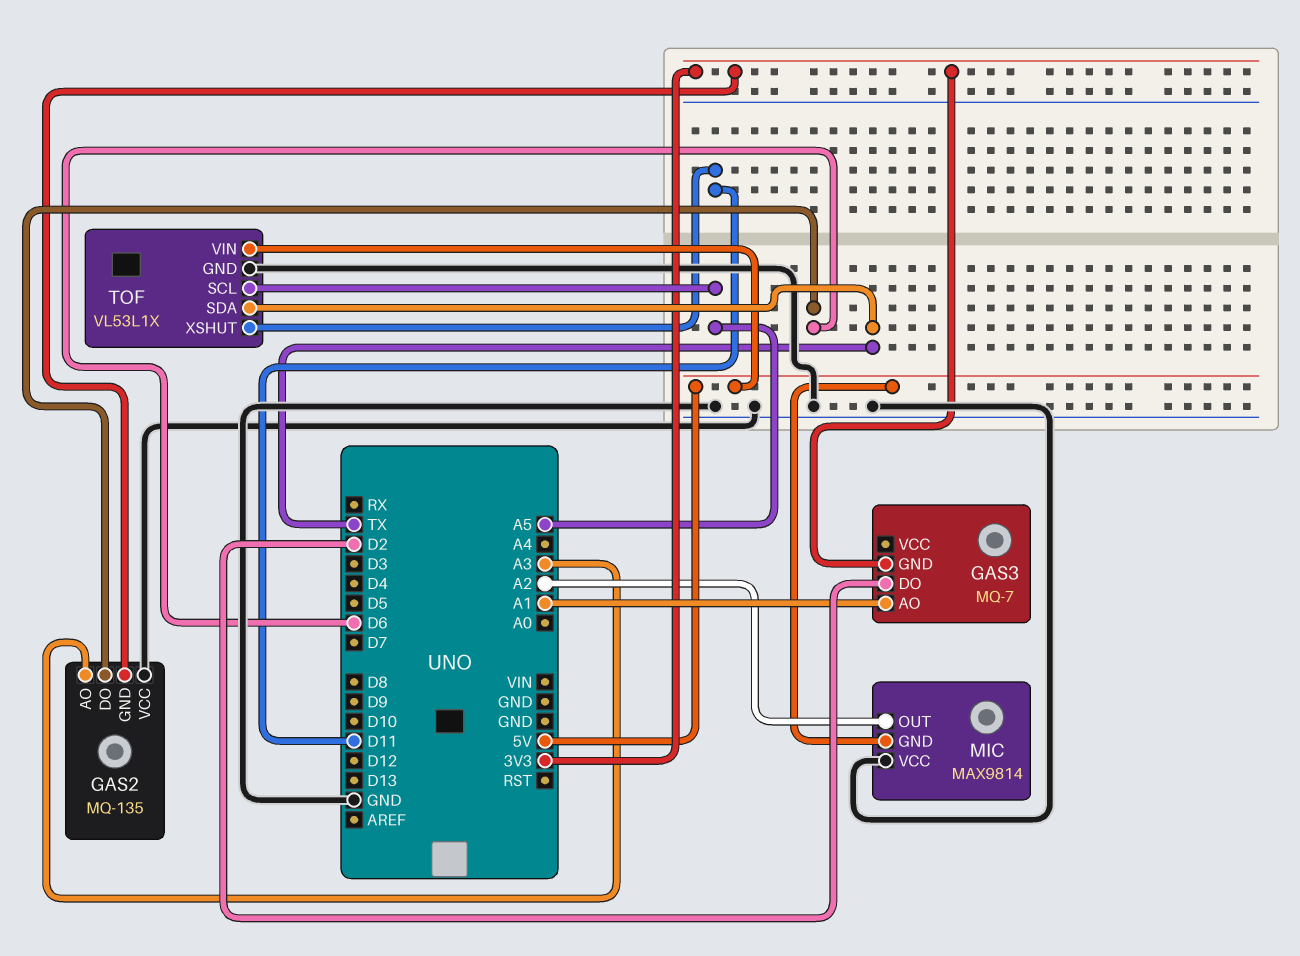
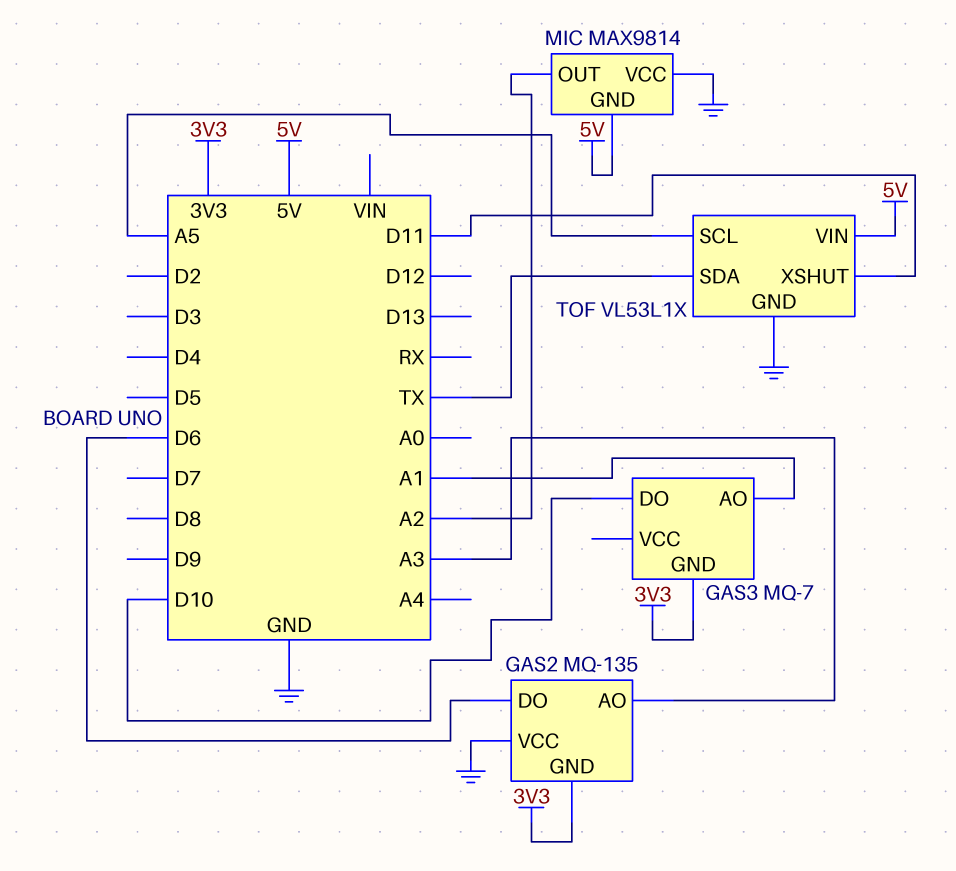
GAS3 pin DO: D2 -> D10

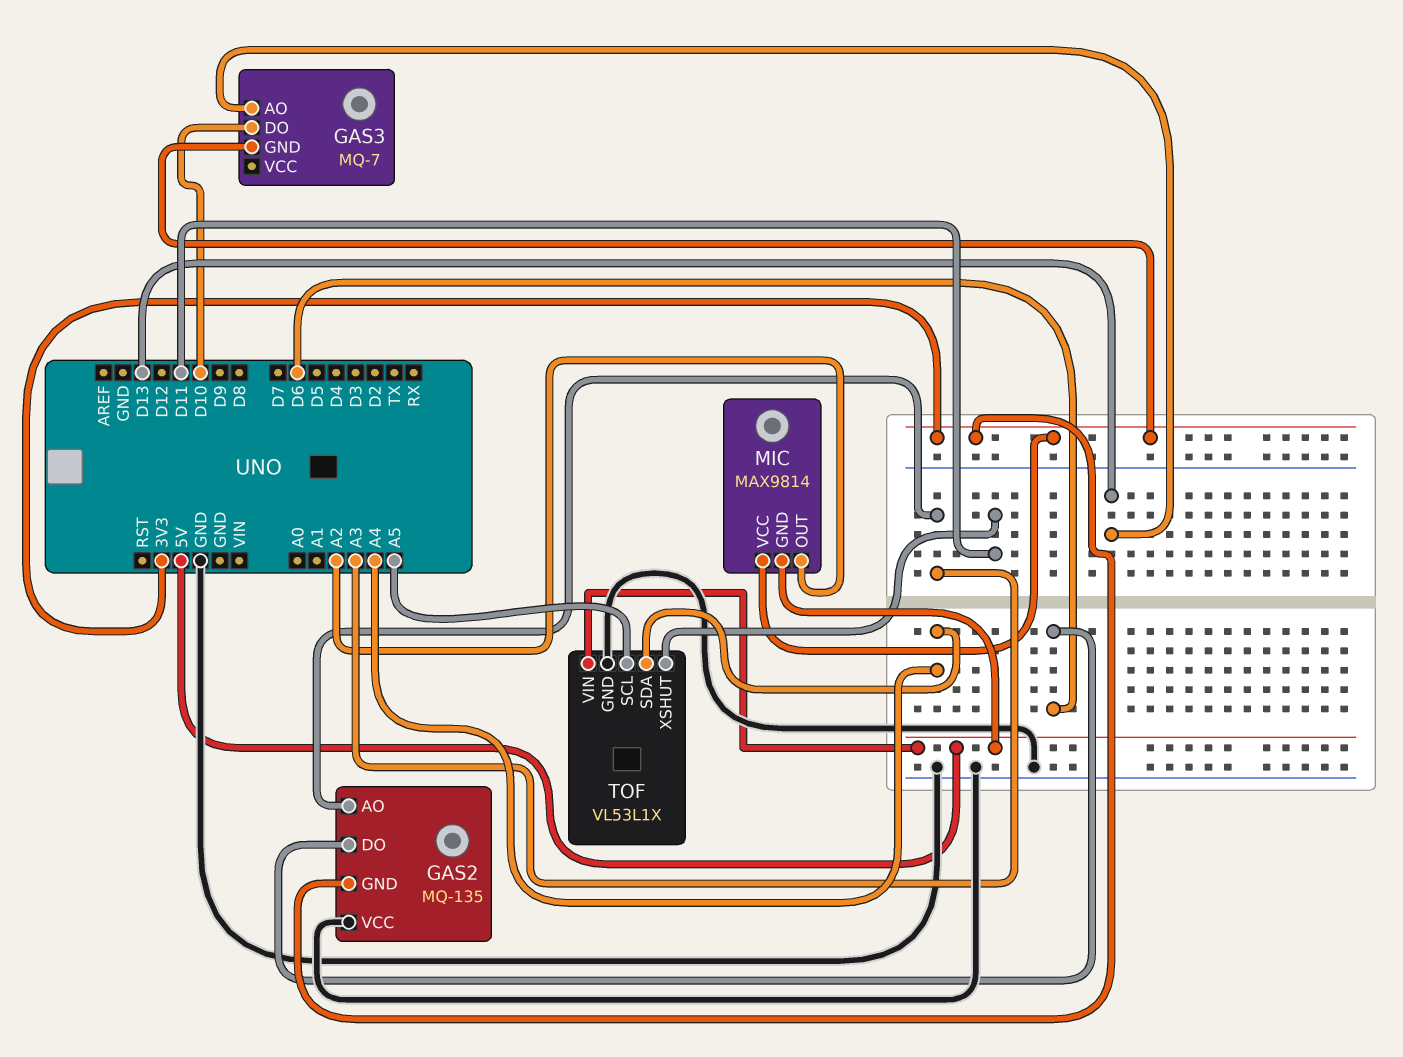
GAS3 pin AO: A1 -> D13
MIC pin VCC: GND -> 3V3
TOF pin SDA: TX -> A4

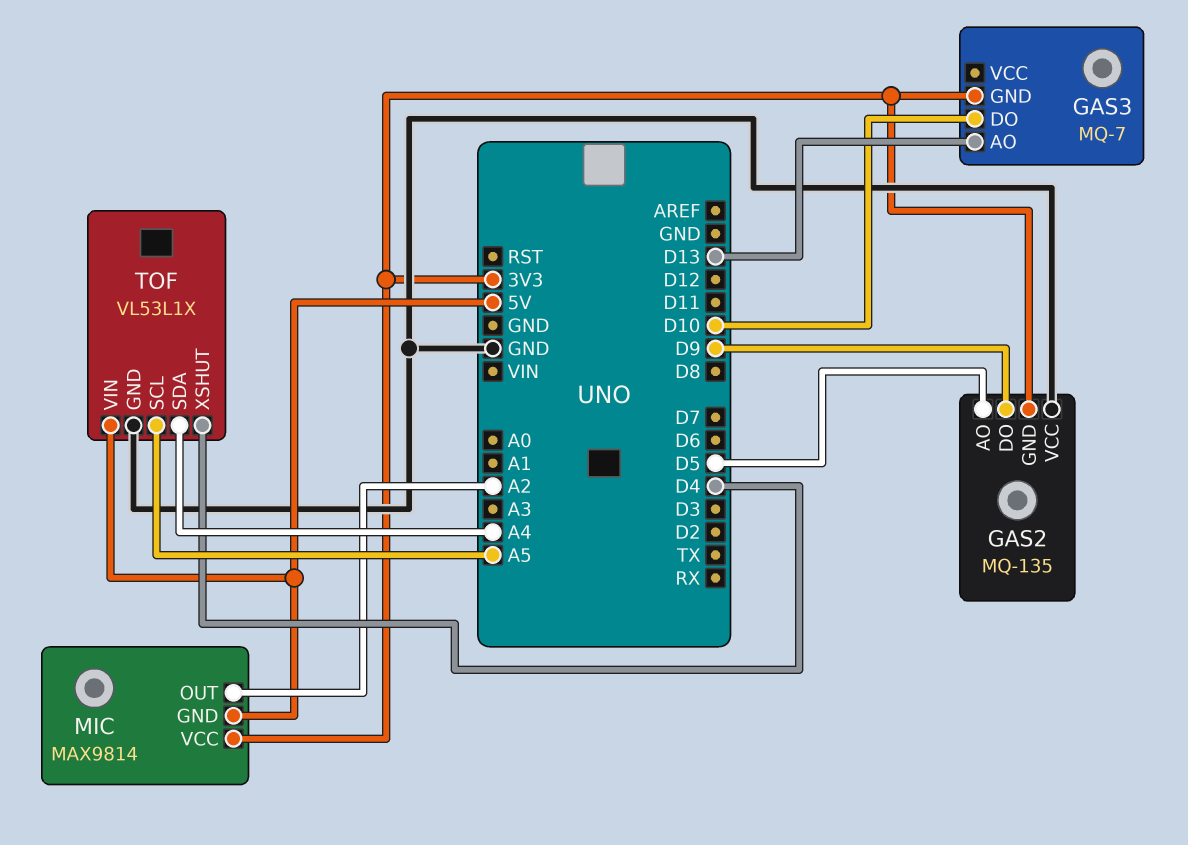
GAS2 pin AO: A3 -> D5
GAS2 pin DO: D6 -> D9
TOF pin XSHUT: D11 -> D4

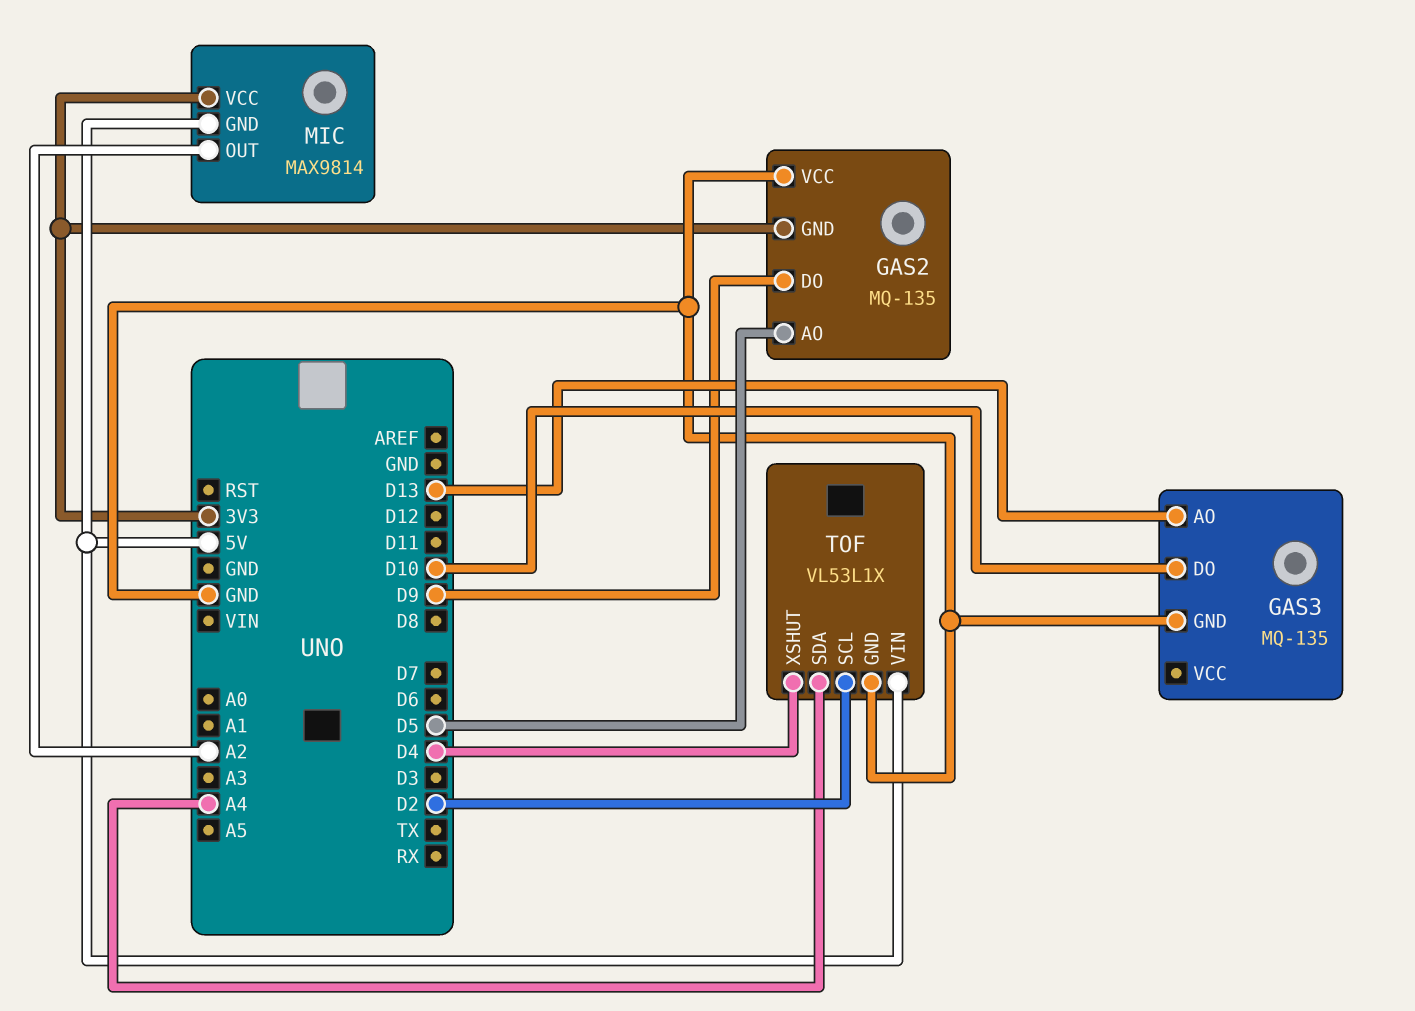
GAS3: MQ-7 -> MQ-135
GAS3 pin GND: 3V3 -> GND
TOF pin SCL: A5 -> D2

+ + + + + + +

TASK DIRECTIONS — Omit the pictures, then output every record exactly as given.

EXERCISE RESPONSE —
GAS3 pin DO: D2 -> D10

GAS3 pin AO: A1 -> D13
MIC pin VCC: GND -> 3V3
TOF pin SDA: TX -> A4

GAS2 pin AO: A3 -> D5
GAS2 pin DO: D6 -> D9
TOF pin XSHUT: D11 -> D4

GAS3: MQ-7 -> MQ-135
GAS3 pin GND: 3V3 -> GND
TOF pin SCL: A5 -> D2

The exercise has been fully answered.